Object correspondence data
= = = = = = =
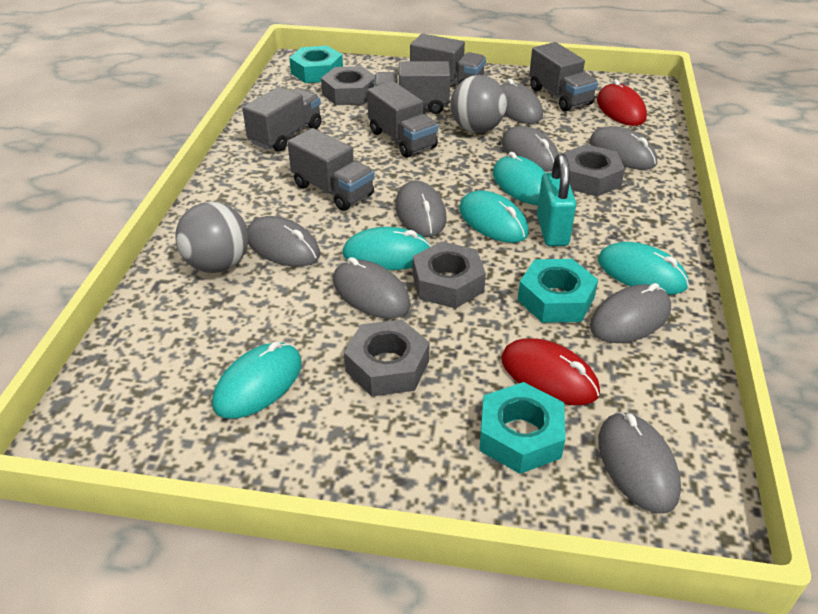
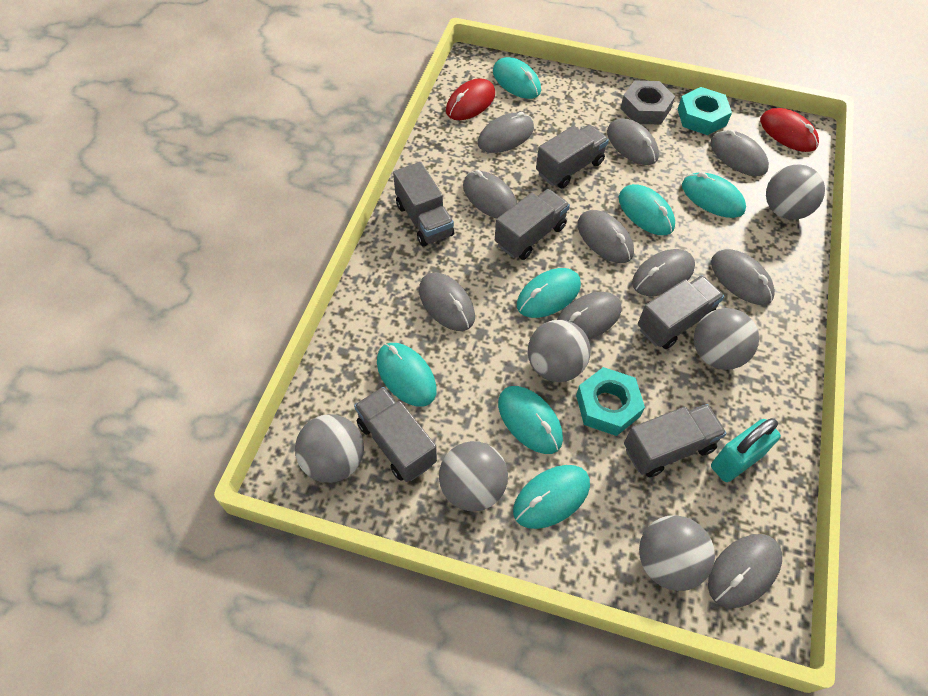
grey ball: 2 -> 6
grey mouse: 8 -> 10
grey nut: 4 -> 1
turquoise mouse: 5 -> 7
turquoise nut: 3 -> 2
= = = = = = =
Task requirements: Each line above that contains the string "grey" should be identified and copied.

Answer to this task:
grey ball: 2 -> 6
grey mouse: 8 -> 10
grey nut: 4 -> 1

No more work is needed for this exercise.